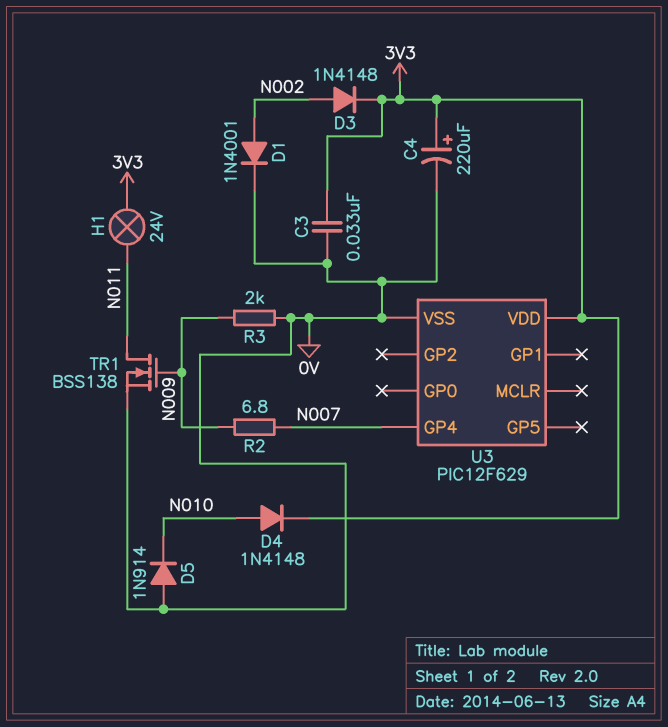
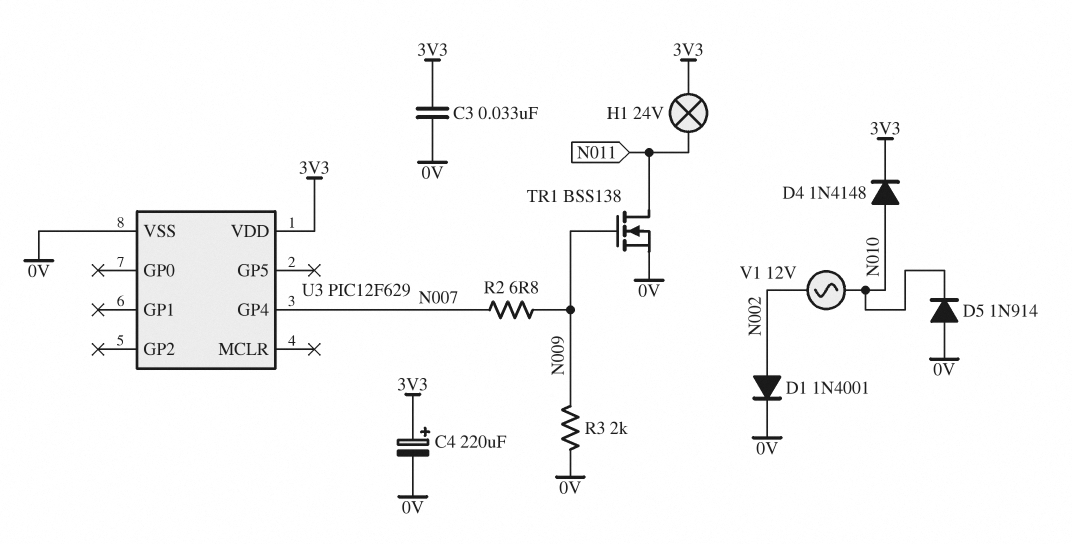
D3: diode 1N4148 (A N002, K 3V3) -> none
V1: none -> AC 12V (N002, N010)

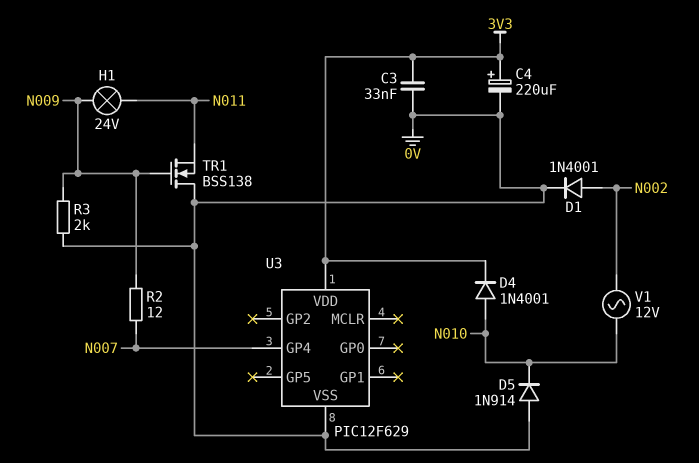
D4: diode 1N4148 (A N010, K 3V3) -> diode 1N4001 (A N010, K 3V3)
H1: lamp 24V (3V3, N011) -> lamp 24V (N009, N011)
R2: 6.8 (N007, N009) -> 12 (N007, N009)
TR1: NMOS BSS138 (G N009, D N011, S 0V) -> NMOS BSS138 (G N009, D 0V, S N011)

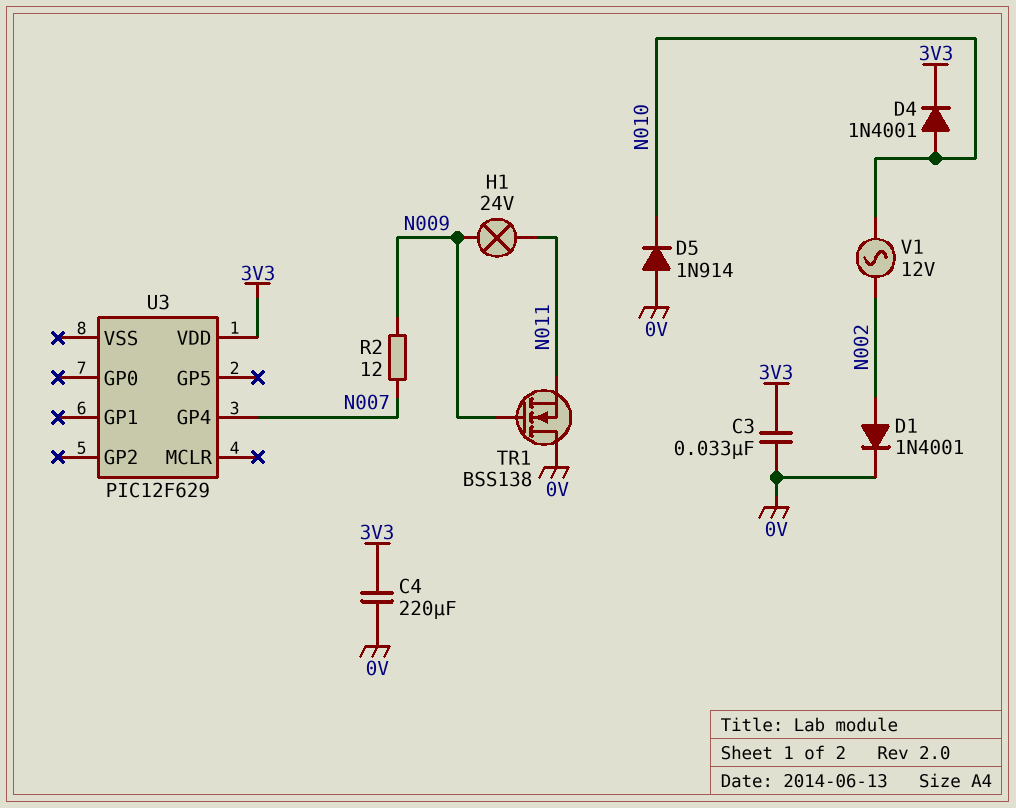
C4: 220uF (plus 3V3, minus 0V) -> 220uF (0V, 3V3)
R3: 2k (0V, N009) -> none
U3 pin VSS: 0V -> none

........

=== What needs to be done ===
Output every entry above exactly, minus the pictures.

=== Answer area ===
D3: diode 1N4148 (A N002, K 3V3) -> none
V1: none -> AC 12V (N002, N010)

D4: diode 1N4148 (A N010, K 3V3) -> diode 1N4001 (A N010, K 3V3)
H1: lamp 24V (3V3, N011) -> lamp 24V (N009, N011)
R2: 6.8 (N007, N009) -> 12 (N007, N009)
TR1: NMOS BSS138 (G N009, D N011, S 0V) -> NMOS BSS138 (G N009, D 0V, S N011)

C4: 220uF (plus 3V3, minus 0V) -> 220uF (0V, 3V3)
R3: 2k (0V, N009) -> none
U3 pin VSS: 0V -> none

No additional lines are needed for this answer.